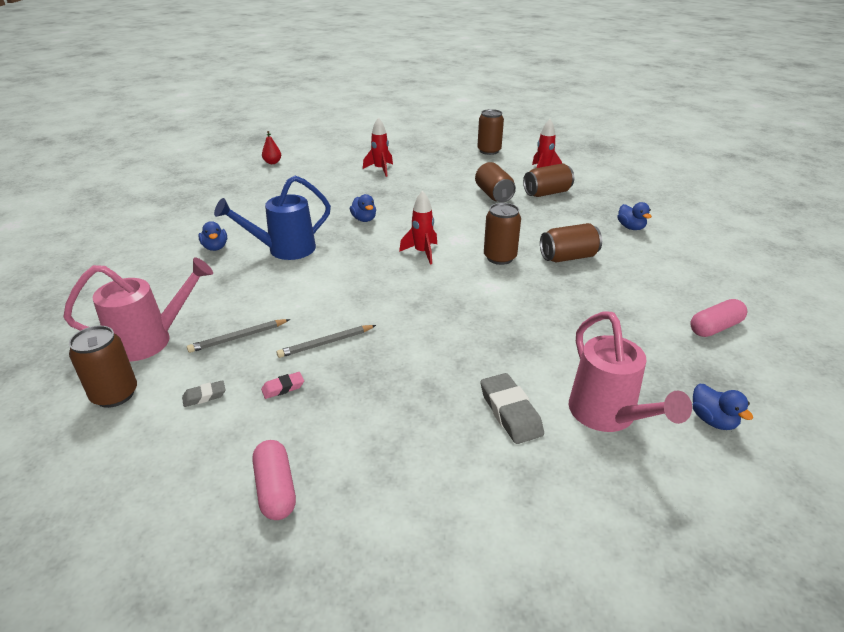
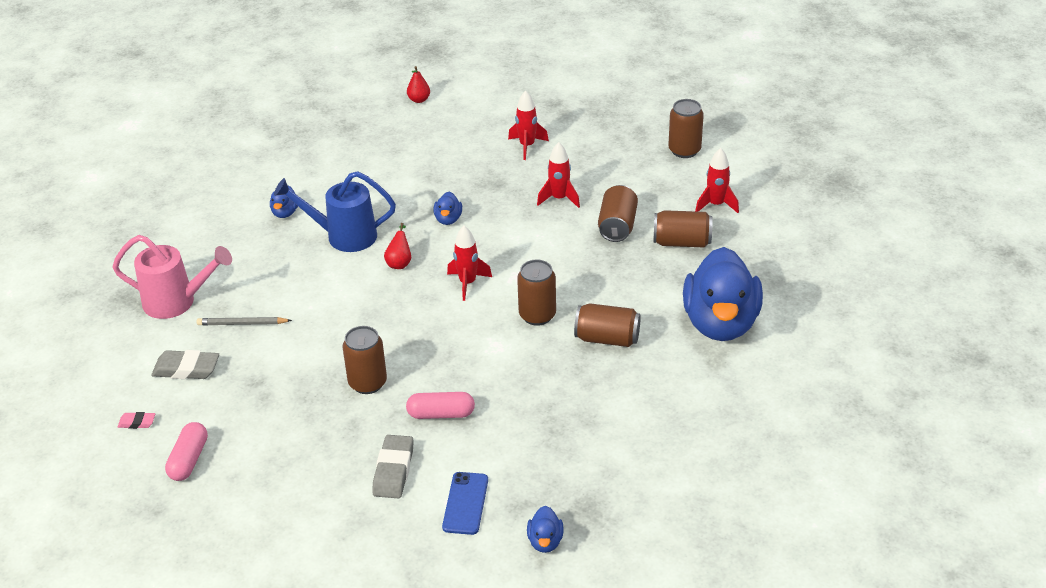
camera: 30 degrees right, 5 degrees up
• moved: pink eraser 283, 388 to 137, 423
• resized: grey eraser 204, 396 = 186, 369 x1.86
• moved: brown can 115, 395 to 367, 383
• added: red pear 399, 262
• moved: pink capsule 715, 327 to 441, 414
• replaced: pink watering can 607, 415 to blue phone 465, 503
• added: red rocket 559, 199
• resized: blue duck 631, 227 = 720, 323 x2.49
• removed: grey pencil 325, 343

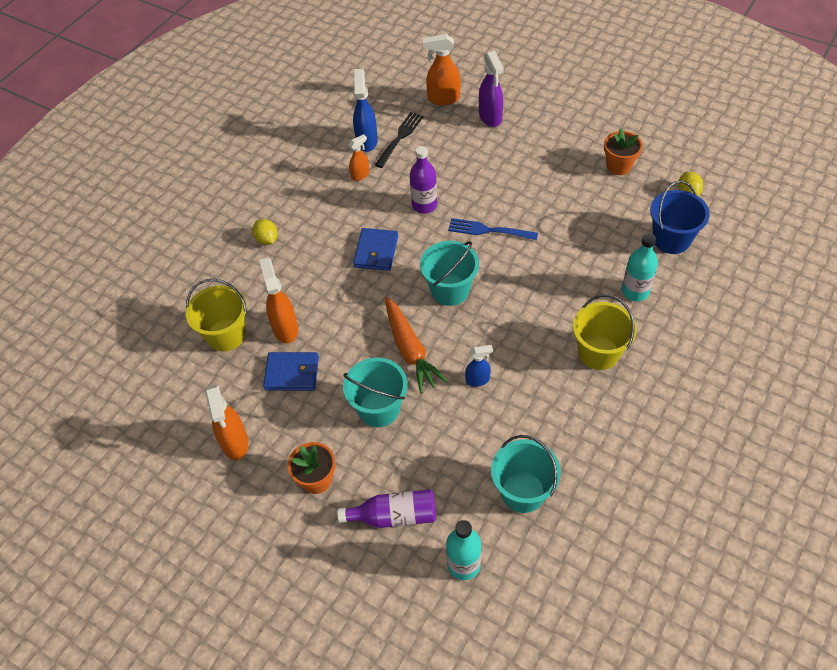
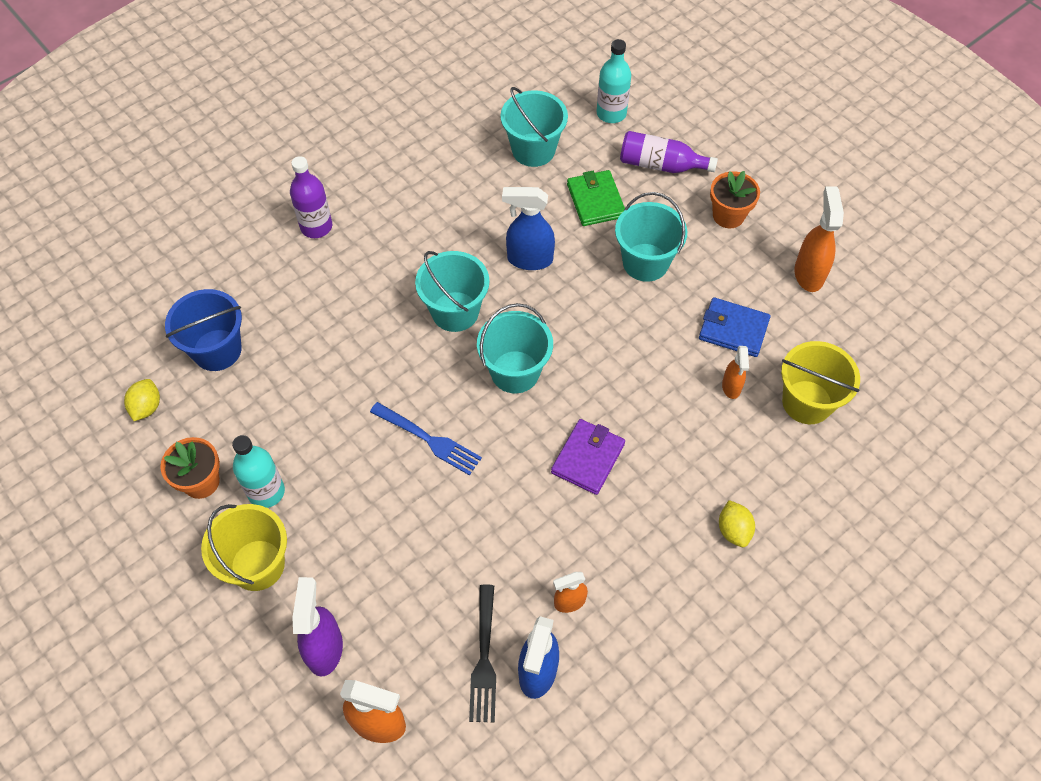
camera: 165 degrees left, 5 degrees up
• moved: yellow bucket 598, 353 to 257, 565
• moved: turquoise bottle 635, 291 to 266, 492
• moved: purple bottle 424, 205 to 316, 227
• added: turquoise bucket 455, 311
• turned: black fork 399, 138 = 484, 657 45 degrees counterclockwise
• resized: blue spray bottle 478, 380 = 529, 259 x1.67
• recoloured: blue wallet 376, 251 to purple wallet 588, 458
• added: green wallet 595, 200
• resized: orange spray bottle 285, 328 = 731, 387 x0.60
• removed: orange carrot 410, 350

- How to complete this task: Starting with the line that contains "to 441, 414", copy every line word for word through the end of the listing above, but leave out the pictures.

- Output for this exercise:
• moved: pink capsule 715, 327 to 441, 414
• replaced: pink watering can 607, 415 to blue phone 465, 503
• added: red rocket 559, 199
• resized: blue duck 631, 227 = 720, 323 x2.49
• removed: grey pencil 325, 343

camera: 165 degrees left, 5 degrees up
• moved: yellow bucket 598, 353 to 257, 565
• moved: turquoise bottle 635, 291 to 266, 492
• moved: purple bottle 424, 205 to 316, 227
• added: turquoise bucket 455, 311
• turned: black fork 399, 138 = 484, 657 45 degrees counterclockwise
• resized: blue spray bottle 478, 380 = 529, 259 x1.67
• recoloured: blue wallet 376, 251 to purple wallet 588, 458
• added: green wallet 595, 200
• resized: orange spray bottle 285, 328 = 731, 387 x0.60
• removed: orange carrot 410, 350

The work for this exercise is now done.